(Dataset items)
****************************************

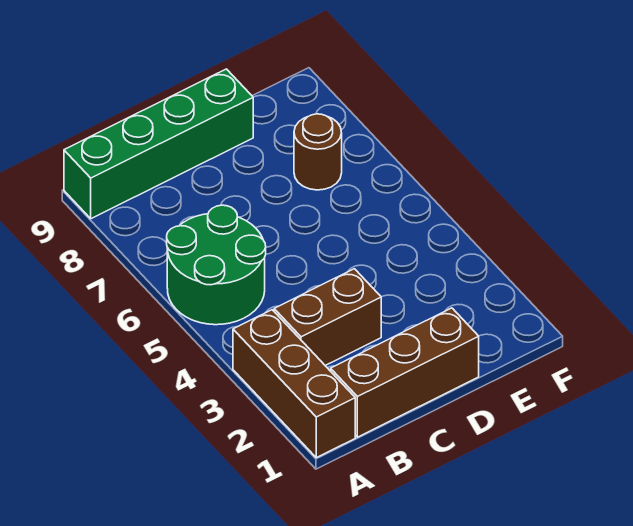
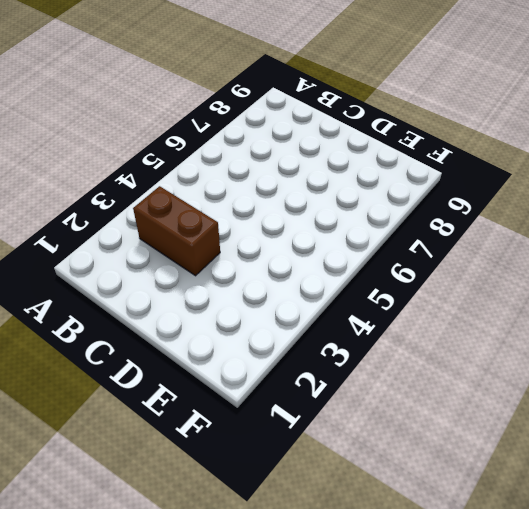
none -> brown 1x3 brick [233,310,355,458]
none -> green 2x2 round brick [167,205,266,325]

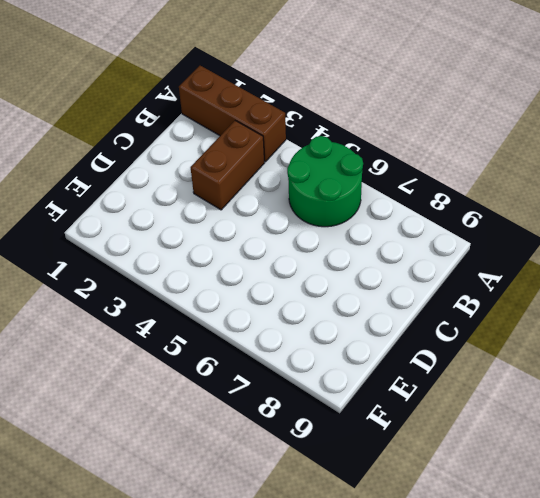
none -> green 1x4 brick [64,69,253,219]
none -> brown 1x3 brick [331,308,479,437]

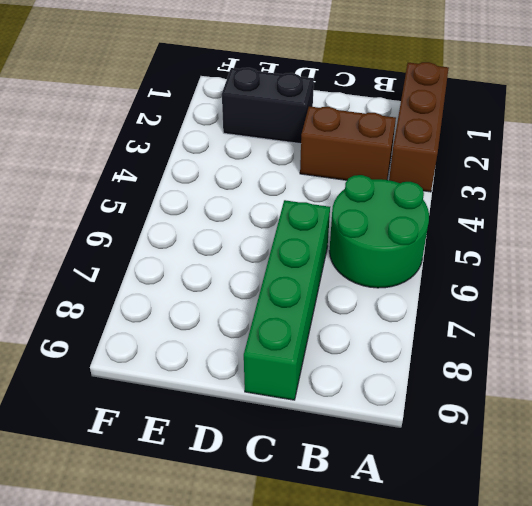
green 1x4 brick [244,200,330,400] -> green 1x4 brick turned to [64,69,253,219]
black 1x2 brick [222,68,314,144] -> none
none -> brown 1x3 brick [331,308,479,437]
none -> brown 1x1 round brick [294,114,342,190]

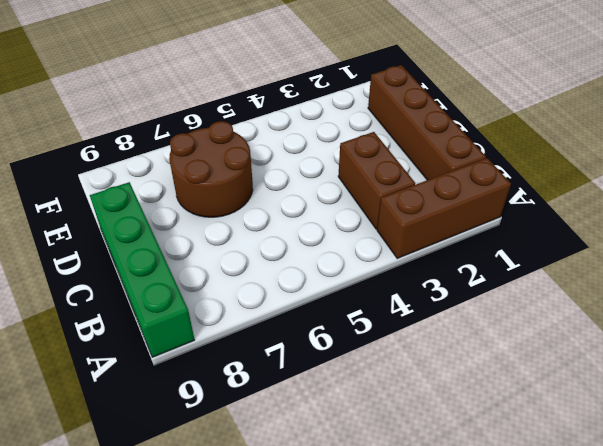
brown 1x4 brick [368,65,486,180] -> brown 1x3 brick [331,308,479,437]
brown 2x2 round brick [169,121,253,217] -> brown 1x1 round brick [294,114,342,190]
none -> green 2x2 round brick [167,205,266,325]

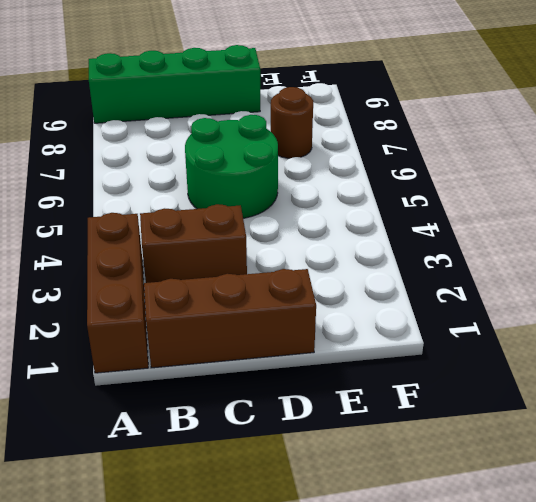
green 2x2 round brick [185,115,278,218] -> green 2x2 round brick moved to [167,205,266,325]

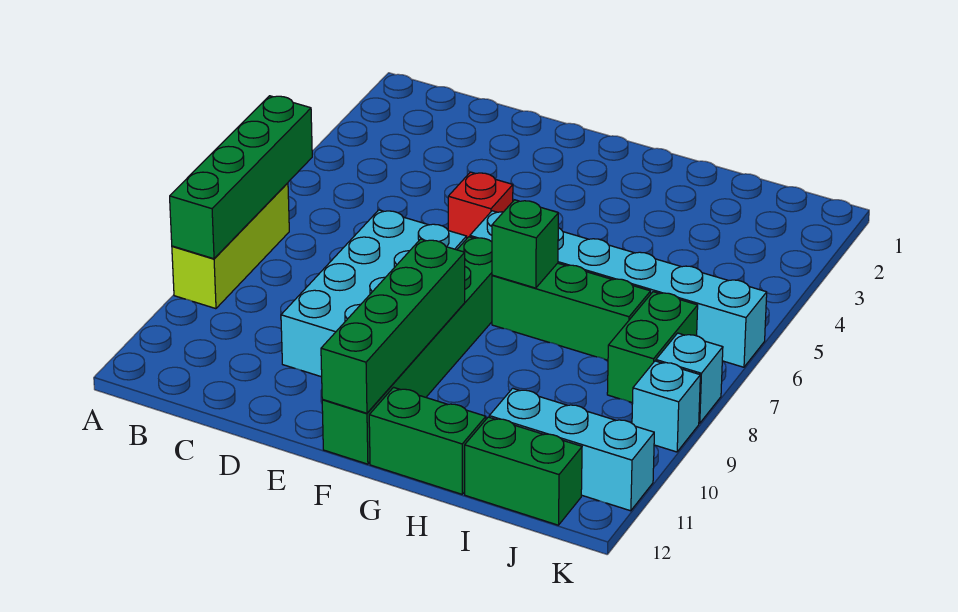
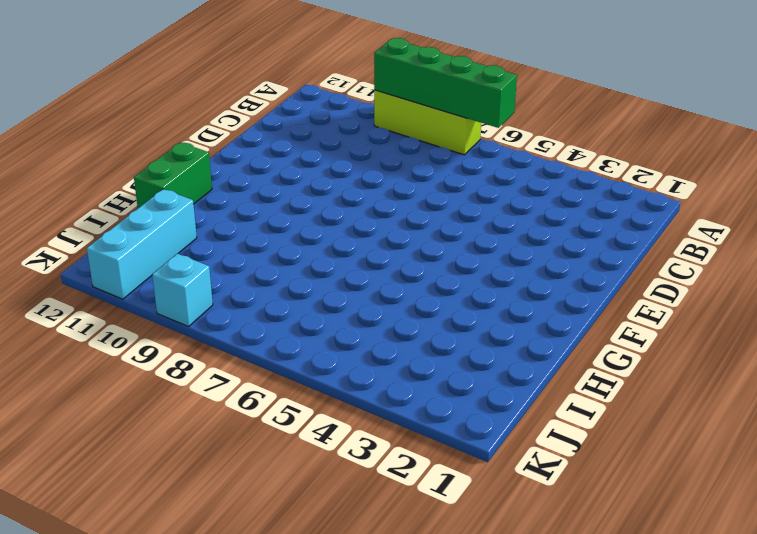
none -> cyan 2x4 brick [281,210,467,377]
none -> red 1x1 brick [448,172,513,238]
none -> cyan 1x6 brick [470,211,767,367]

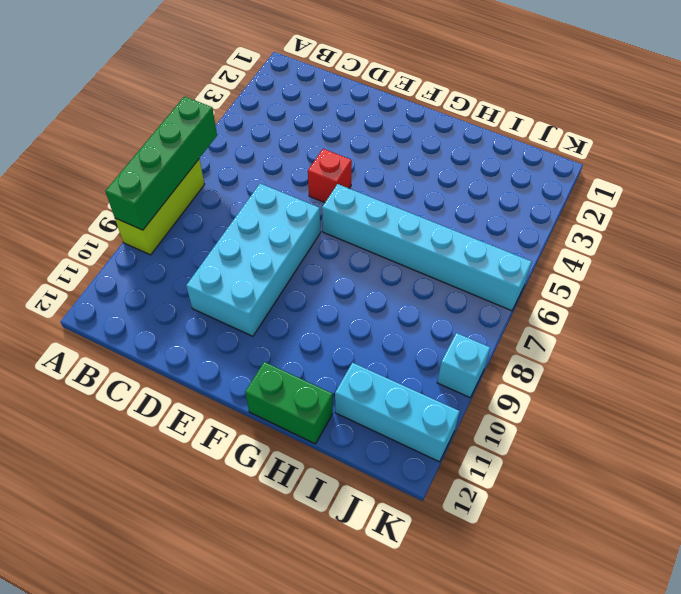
none -> green 1x6 brick [322,237,492,464]
none -> green 1x3 brick [492,263,651,360]
none -> green 1x2 brick [465,417,582,525]

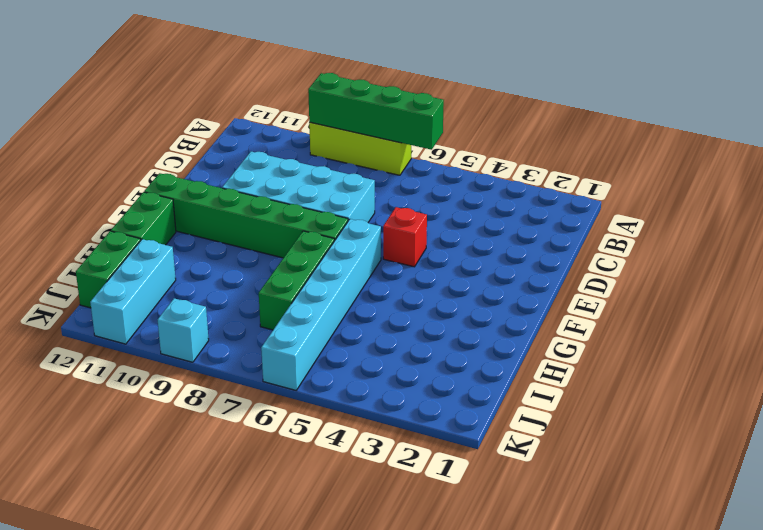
none -> green 1x2 brick [607,292,698,403]
none -> cyan 1x1 brick [656,333,723,423]
none -> green 1x4 brick [321,239,465,413]

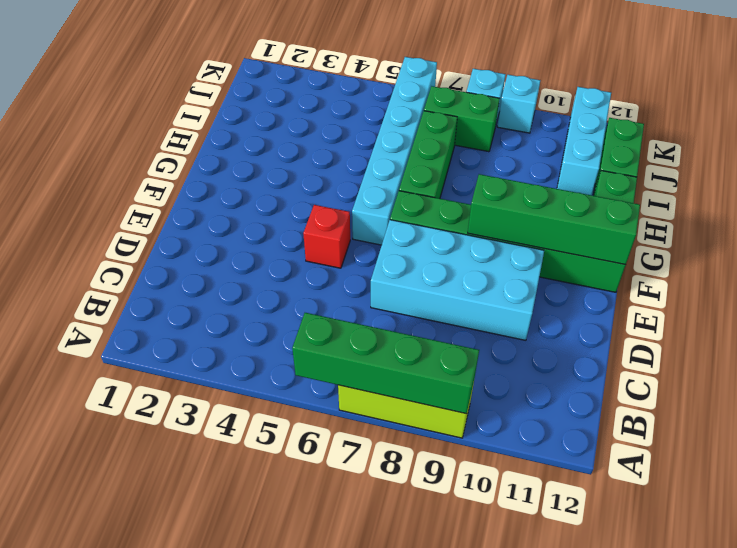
none -> green 1x1 brick [492,200,558,288]

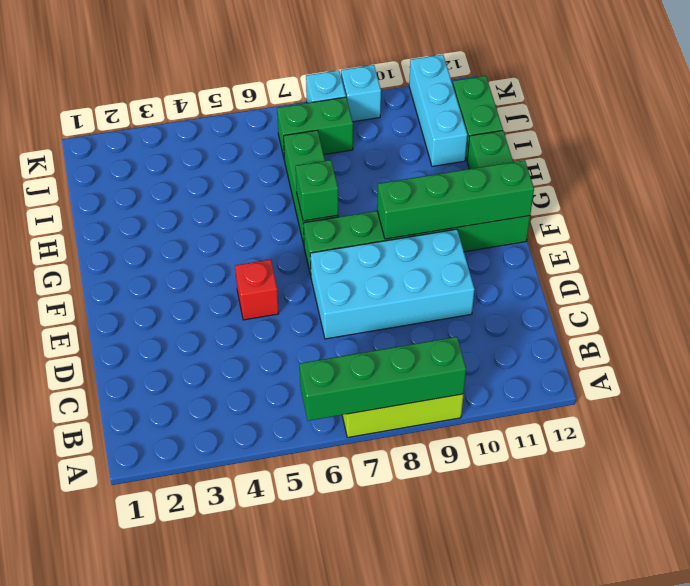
none -> cyan 1x6 brick [470,211,767,367]

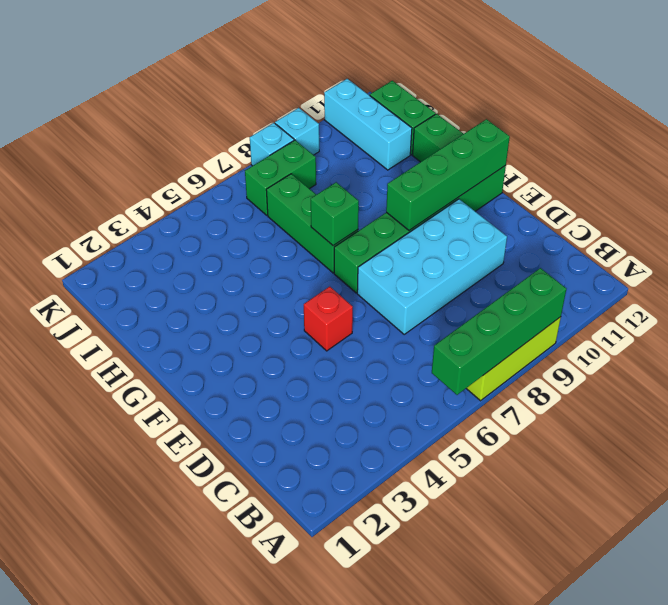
none -> cyan 1x6 brick [470,211,767,367]

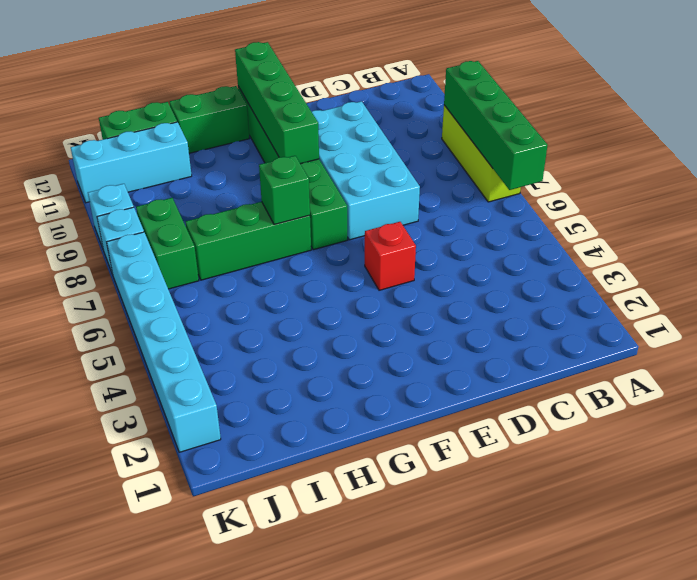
cyan 1x6 brick [107,232,221,452] -> cyan 1x6 brick turned to [470,211,767,367]

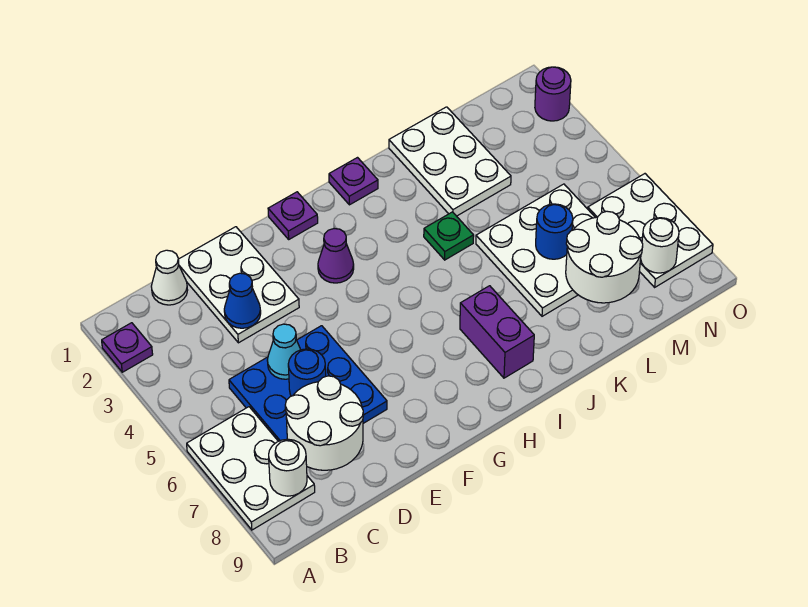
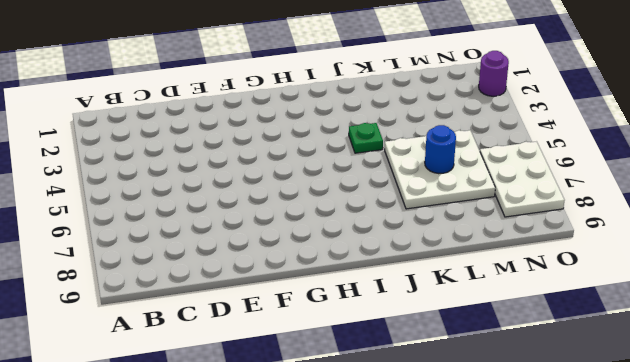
none -> purple 1x1 plate [102,323,153,372]
none -> white 2x3 plate [187,407,315,530]
none -> white 1x1 cone [151,250,188,305]

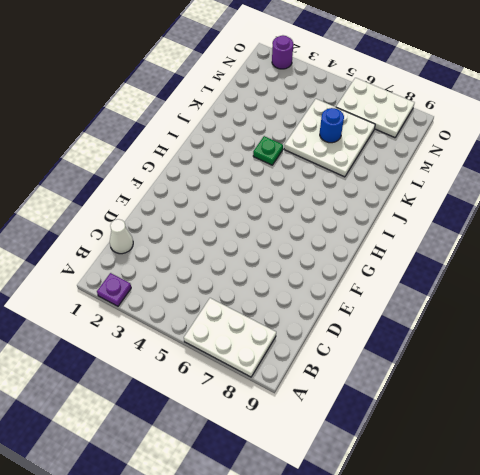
none -> blue 3x3 plate [229,326,387,441]
none -> white 2x3 plate [178,227,299,343]
none -> purple 1x1 plate [268,192,318,239]

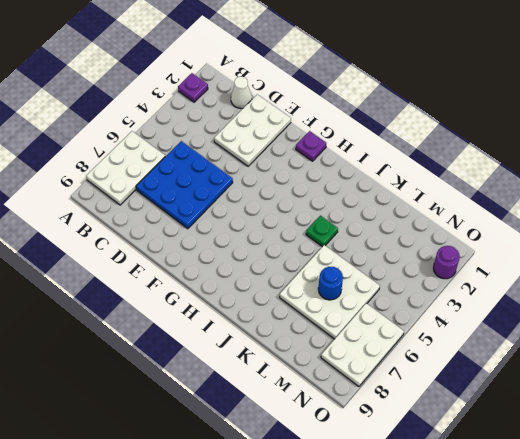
none -> purple 1x1 cone [318,229,354,283]
none -> purple 1x1 plate [329,158,378,205]
none -> purple 1x2 brick [460,286,534,378]

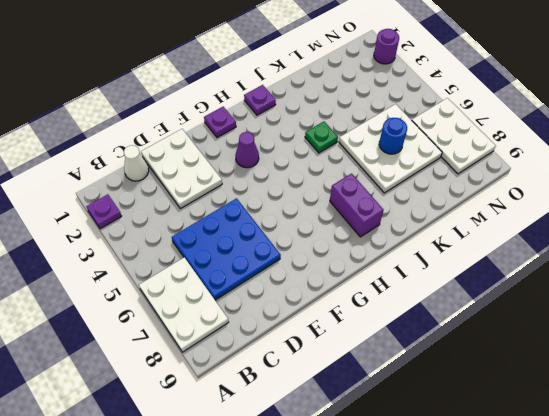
none -> white 2x3 plate [389,107,511,216]
none -> white 1x1 round brick [269,439,307,496]
none -> white 2x2 round brick [285,376,364,470]

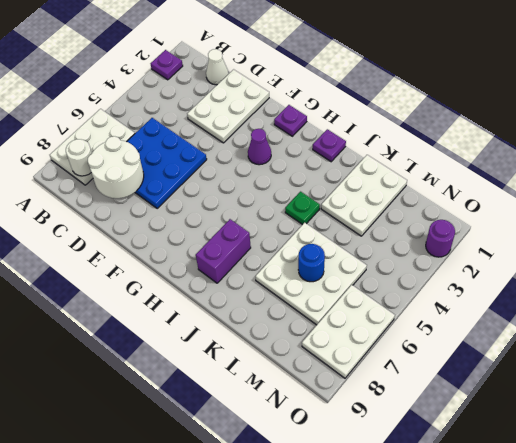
none -> blue 1x1 cone [224,273,261,328]
none -> cyan 1x1 cone [267,324,301,379]
none -> blue 1x1 round brick [288,349,326,396]

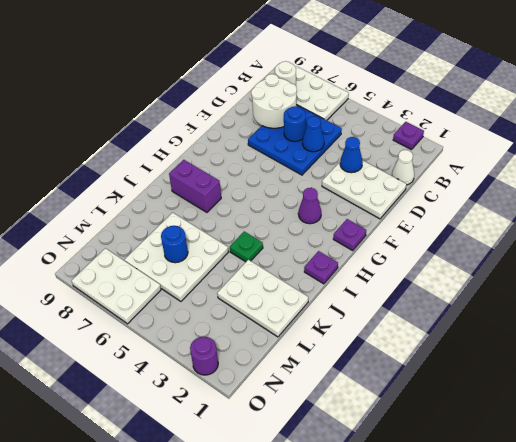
blue 1x1 cone [302,116,324,152] -> cyan 1x1 cone [267,324,301,379]
none -> white 2x2 round brick [566,211,643,303]
none -> white 1x1 round brick [641,218,679,273]

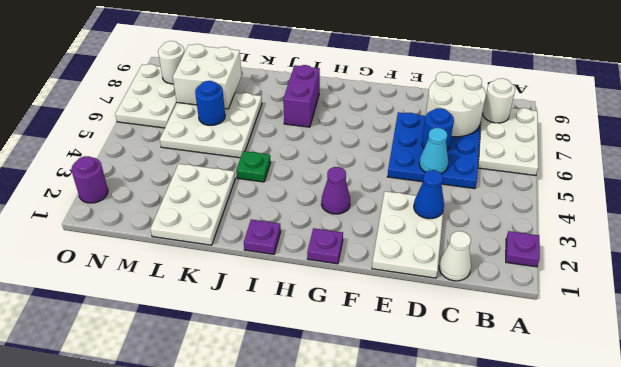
white 2x2 brick [173,44,242,109] -> white 2x2 round brick [566,211,643,303]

****************************************

◆ **Task instructions**
Show all lines above holding the word "plate".

◆ **Answer box**
none -> purple 1x1 plate [102,323,153,372]
none -> white 2x3 plate [187,407,315,530]
none -> blue 3x3 plate [229,326,387,441]
none -> white 2x3 plate [178,227,299,343]
none -> purple 1x1 plate [268,192,318,239]
none -> purple 1x1 plate [329,158,378,205]
none -> white 2x3 plate [389,107,511,216]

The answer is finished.